━━ DATA FOR THIS TASK
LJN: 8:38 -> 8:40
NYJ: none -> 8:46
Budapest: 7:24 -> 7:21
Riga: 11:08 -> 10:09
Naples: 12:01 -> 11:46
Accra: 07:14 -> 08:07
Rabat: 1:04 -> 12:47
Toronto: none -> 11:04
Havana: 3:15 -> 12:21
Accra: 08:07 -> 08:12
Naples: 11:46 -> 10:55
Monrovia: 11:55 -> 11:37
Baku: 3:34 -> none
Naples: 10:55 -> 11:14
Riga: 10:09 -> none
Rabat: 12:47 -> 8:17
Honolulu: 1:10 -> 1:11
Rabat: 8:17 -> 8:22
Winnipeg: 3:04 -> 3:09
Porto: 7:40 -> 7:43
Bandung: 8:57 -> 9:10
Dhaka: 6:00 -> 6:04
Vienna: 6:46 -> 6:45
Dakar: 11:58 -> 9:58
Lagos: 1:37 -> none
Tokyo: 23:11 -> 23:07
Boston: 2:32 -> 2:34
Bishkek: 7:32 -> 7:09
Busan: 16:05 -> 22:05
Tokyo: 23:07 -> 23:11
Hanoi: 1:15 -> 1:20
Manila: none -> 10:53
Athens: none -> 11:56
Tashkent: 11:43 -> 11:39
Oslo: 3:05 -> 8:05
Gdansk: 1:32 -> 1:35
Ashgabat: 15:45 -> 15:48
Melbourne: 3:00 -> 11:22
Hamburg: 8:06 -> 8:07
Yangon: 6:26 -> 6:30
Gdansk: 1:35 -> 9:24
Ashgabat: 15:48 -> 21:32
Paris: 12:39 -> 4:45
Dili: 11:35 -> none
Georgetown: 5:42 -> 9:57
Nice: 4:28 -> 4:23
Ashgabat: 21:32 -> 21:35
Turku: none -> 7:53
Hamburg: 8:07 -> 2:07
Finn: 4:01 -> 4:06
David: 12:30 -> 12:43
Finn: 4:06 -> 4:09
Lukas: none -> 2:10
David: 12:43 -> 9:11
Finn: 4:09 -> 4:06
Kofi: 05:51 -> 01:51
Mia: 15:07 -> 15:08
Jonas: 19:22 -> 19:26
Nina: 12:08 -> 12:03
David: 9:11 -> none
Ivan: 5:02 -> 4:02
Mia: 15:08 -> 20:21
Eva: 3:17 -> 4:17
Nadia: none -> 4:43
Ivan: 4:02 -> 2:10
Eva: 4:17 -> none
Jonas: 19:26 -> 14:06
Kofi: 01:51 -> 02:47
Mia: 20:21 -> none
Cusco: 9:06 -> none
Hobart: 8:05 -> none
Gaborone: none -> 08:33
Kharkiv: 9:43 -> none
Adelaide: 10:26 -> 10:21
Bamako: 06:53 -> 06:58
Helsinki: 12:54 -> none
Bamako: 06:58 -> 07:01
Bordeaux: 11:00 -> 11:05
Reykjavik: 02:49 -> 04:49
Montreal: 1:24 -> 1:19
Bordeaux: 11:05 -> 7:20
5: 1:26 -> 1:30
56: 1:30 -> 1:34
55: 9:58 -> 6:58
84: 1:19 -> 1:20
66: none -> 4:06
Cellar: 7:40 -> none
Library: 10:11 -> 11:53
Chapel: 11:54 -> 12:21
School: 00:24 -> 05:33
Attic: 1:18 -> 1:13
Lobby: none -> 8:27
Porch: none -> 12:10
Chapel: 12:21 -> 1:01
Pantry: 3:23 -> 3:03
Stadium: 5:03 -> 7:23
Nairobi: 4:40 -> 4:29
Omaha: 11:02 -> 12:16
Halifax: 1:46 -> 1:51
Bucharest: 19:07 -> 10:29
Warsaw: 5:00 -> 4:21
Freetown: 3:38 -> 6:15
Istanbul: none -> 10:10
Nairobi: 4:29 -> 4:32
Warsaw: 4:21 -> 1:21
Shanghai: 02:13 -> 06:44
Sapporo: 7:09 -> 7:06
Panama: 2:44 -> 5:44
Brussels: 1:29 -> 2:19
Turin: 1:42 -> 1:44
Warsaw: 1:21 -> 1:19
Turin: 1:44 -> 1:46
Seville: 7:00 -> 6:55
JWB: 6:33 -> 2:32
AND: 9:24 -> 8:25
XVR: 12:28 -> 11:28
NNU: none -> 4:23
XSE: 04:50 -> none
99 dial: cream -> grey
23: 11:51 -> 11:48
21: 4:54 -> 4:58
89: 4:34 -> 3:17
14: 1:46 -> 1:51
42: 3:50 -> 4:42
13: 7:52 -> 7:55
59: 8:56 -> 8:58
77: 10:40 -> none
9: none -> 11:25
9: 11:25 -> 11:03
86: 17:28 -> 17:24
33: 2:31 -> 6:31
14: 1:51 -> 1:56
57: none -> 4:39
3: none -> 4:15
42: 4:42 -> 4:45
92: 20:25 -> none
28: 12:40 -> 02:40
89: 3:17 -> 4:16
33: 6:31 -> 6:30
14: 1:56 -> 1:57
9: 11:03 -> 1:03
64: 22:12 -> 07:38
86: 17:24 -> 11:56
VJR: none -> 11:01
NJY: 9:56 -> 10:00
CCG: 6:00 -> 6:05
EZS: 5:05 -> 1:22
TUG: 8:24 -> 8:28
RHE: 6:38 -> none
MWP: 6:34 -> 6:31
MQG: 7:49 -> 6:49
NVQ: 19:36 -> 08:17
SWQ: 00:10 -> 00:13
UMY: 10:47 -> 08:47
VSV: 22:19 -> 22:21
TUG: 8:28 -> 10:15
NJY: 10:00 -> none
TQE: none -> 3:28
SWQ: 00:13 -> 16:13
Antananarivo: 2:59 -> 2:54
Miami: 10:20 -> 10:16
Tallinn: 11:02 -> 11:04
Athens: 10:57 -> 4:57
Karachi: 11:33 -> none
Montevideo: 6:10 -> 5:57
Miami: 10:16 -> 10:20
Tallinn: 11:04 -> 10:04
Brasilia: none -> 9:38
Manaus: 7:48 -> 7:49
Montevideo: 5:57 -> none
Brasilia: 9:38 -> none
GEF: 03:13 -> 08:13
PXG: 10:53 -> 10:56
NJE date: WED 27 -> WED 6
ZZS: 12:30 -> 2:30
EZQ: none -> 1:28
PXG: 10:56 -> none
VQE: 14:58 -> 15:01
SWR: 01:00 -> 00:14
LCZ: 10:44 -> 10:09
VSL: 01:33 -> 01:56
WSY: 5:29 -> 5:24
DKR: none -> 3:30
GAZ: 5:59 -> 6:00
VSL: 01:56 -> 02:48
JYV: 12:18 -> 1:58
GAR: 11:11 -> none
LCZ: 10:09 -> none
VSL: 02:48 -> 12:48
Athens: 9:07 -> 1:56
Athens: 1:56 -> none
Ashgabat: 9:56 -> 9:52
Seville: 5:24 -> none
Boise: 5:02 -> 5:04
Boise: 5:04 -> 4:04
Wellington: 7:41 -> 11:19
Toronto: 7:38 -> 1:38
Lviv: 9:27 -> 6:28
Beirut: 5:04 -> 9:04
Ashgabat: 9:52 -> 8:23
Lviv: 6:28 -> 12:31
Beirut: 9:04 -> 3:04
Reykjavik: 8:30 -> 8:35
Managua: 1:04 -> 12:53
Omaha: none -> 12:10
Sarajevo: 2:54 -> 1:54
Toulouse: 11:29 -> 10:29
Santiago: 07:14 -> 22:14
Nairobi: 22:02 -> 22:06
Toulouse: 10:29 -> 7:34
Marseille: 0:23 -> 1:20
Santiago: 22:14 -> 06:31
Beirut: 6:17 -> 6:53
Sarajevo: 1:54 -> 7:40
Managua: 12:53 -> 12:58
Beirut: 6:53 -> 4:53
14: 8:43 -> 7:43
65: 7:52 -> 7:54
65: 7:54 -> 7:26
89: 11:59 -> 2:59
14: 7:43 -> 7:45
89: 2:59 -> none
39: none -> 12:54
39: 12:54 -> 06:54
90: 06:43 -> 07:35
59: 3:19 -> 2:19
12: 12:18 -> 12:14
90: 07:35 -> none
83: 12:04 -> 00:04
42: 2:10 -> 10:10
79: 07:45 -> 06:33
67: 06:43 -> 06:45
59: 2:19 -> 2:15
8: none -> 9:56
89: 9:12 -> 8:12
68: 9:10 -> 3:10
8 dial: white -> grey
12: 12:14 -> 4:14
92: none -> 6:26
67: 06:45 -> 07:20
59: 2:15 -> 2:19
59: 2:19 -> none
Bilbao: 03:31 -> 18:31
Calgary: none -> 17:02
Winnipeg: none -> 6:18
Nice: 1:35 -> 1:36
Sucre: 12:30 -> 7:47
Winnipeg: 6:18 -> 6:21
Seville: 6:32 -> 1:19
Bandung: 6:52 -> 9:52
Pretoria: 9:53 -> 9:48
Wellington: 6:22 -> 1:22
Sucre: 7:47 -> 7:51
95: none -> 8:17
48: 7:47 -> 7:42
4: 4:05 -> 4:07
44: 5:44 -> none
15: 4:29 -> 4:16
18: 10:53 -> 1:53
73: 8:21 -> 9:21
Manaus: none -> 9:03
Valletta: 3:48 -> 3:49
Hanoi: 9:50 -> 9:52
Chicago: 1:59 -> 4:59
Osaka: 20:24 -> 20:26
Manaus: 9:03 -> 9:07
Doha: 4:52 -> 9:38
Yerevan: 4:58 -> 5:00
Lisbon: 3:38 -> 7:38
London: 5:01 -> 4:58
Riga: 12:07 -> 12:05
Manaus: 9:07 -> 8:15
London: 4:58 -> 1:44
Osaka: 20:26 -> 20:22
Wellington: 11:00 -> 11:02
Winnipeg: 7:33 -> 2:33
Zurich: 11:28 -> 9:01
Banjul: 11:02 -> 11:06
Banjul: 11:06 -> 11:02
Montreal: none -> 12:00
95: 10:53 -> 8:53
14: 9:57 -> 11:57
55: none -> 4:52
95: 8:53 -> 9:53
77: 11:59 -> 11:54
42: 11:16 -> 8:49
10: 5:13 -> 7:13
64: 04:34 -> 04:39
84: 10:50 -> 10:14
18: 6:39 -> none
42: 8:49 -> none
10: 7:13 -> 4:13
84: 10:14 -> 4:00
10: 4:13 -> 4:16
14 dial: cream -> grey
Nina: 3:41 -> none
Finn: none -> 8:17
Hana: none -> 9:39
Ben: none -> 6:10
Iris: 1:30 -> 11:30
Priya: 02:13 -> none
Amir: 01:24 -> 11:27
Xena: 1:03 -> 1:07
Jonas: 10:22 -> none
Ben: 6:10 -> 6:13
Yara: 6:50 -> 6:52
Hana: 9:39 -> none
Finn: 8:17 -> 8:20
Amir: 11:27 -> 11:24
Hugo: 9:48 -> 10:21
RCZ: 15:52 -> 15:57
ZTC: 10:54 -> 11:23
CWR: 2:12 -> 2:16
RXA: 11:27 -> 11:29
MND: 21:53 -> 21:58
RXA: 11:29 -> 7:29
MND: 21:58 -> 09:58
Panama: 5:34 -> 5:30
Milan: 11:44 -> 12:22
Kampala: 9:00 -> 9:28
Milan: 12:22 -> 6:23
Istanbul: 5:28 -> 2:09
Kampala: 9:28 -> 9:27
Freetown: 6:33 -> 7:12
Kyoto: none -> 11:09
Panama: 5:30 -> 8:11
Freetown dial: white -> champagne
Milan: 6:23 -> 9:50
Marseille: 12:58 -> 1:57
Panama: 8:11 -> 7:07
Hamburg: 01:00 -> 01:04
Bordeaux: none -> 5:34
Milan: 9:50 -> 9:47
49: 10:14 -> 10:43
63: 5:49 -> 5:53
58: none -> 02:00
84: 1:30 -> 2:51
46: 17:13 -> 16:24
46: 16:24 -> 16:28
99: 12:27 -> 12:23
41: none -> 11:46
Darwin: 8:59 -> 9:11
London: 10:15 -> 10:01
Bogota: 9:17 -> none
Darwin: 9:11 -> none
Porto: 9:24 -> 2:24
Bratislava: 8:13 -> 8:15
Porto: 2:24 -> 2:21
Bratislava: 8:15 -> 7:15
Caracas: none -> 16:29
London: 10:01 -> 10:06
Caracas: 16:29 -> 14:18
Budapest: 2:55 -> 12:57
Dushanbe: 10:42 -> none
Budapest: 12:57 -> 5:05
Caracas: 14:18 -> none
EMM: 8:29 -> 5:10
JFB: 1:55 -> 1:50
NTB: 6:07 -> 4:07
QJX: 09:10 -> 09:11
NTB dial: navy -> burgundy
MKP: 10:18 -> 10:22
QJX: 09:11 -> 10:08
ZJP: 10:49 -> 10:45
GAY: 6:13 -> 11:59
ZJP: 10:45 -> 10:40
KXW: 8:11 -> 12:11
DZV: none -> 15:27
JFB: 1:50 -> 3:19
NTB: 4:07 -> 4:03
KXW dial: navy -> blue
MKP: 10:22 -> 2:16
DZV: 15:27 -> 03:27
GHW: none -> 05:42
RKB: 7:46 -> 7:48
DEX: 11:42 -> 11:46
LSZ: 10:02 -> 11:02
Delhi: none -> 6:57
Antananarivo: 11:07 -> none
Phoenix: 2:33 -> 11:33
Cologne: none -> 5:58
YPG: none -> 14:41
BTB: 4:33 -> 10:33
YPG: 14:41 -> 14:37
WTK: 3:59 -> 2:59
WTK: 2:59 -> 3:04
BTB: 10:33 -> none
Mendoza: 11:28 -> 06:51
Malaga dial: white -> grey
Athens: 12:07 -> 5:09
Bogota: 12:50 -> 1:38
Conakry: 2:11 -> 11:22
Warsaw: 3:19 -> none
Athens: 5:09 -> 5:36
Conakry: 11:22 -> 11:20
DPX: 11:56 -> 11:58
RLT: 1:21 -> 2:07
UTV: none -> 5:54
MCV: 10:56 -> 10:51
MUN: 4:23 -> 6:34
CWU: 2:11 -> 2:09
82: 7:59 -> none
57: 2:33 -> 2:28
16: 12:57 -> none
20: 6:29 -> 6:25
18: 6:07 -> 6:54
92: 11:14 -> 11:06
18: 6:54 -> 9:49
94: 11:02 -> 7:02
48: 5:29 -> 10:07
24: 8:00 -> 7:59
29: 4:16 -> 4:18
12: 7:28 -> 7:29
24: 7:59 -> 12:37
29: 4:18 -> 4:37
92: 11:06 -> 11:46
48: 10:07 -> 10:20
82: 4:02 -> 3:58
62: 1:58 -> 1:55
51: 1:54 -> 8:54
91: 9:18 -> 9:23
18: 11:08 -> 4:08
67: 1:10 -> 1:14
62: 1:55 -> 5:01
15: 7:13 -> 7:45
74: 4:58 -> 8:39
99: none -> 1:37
━━━━
SHORT TASK –
Copy the data word for word, from its first line through the line that contains "Warsaw: 4:21 -> 1:21", and stop there.

EXERCISE SOLUTION –
LJN: 8:38 -> 8:40
NYJ: none -> 8:46
Budapest: 7:24 -> 7:21
Riga: 11:08 -> 10:09
Naples: 12:01 -> 11:46
Accra: 07:14 -> 08:07
Rabat: 1:04 -> 12:47
Toronto: none -> 11:04
Havana: 3:15 -> 12:21
Accra: 08:07 -> 08:12
Naples: 11:46 -> 10:55
Monrovia: 11:55 -> 11:37
Baku: 3:34 -> none
Naples: 10:55 -> 11:14
Riga: 10:09 -> none
Rabat: 12:47 -> 8:17
Honolulu: 1:10 -> 1:11
Rabat: 8:17 -> 8:22
Winnipeg: 3:04 -> 3:09
Porto: 7:40 -> 7:43
Bandung: 8:57 -> 9:10
Dhaka: 6:00 -> 6:04
Vienna: 6:46 -> 6:45
Dakar: 11:58 -> 9:58
Lagos: 1:37 -> none
Tokyo: 23:11 -> 23:07
Boston: 2:32 -> 2:34
Bishkek: 7:32 -> 7:09
Busan: 16:05 -> 22:05
Tokyo: 23:07 -> 23:11
Hanoi: 1:15 -> 1:20
Manila: none -> 10:53
Athens: none -> 11:56
Tashkent: 11:43 -> 11:39
Oslo: 3:05 -> 8:05
Gdansk: 1:32 -> 1:35
Ashgabat: 15:45 -> 15:48
Melbourne: 3:00 -> 11:22
Hamburg: 8:06 -> 8:07
Yangon: 6:26 -> 6:30
Gdansk: 1:35 -> 9:24
Ashgabat: 15:48 -> 21:32
Paris: 12:39 -> 4:45
Dili: 11:35 -> none
Georgetown: 5:42 -> 9:57
Nice: 4:28 -> 4:23
Ashgabat: 21:32 -> 21:35
Turku: none -> 7:53
Hamburg: 8:07 -> 2:07
Finn: 4:01 -> 4:06
David: 12:30 -> 12:43
Finn: 4:06 -> 4:09
Lukas: none -> 2:10
David: 12:43 -> 9:11
Finn: 4:09 -> 4:06
Kofi: 05:51 -> 01:51
Mia: 15:07 -> 15:08
Jonas: 19:22 -> 19:26
Nina: 12:08 -> 12:03
David: 9:11 -> none
Ivan: 5:02 -> 4:02
Mia: 15:08 -> 20:21
Eva: 3:17 -> 4:17
Nadia: none -> 4:43
Ivan: 4:02 -> 2:10
Eva: 4:17 -> none
Jonas: 19:26 -> 14:06
Kofi: 01:51 -> 02:47
Mia: 20:21 -> none
Cusco: 9:06 -> none
Hobart: 8:05 -> none
Gaborone: none -> 08:33
Kharkiv: 9:43 -> none
Adelaide: 10:26 -> 10:21
Bamako: 06:53 -> 06:58
Helsinki: 12:54 -> none
Bamako: 06:58 -> 07:01
Bordeaux: 11:00 -> 11:05
Reykjavik: 02:49 -> 04:49
Montreal: 1:24 -> 1:19
Bordeaux: 11:05 -> 7:20
5: 1:26 -> 1:30
56: 1:30 -> 1:34
55: 9:58 -> 6:58
84: 1:19 -> 1:20
66: none -> 4:06
Cellar: 7:40 -> none
Library: 10:11 -> 11:53
Chapel: 11:54 -> 12:21
School: 00:24 -> 05:33
Attic: 1:18 -> 1:13
Lobby: none -> 8:27
Porch: none -> 12:10
Chapel: 12:21 -> 1:01
Pantry: 3:23 -> 3:03
Stadium: 5:03 -> 7:23
Nairobi: 4:40 -> 4:29
Omaha: 11:02 -> 12:16
Halifax: 1:46 -> 1:51
Bucharest: 19:07 -> 10:29
Warsaw: 5:00 -> 4:21
Freetown: 3:38 -> 6:15
Istanbul: none -> 10:10
Nairobi: 4:29 -> 4:32
Warsaw: 4:21 -> 1:21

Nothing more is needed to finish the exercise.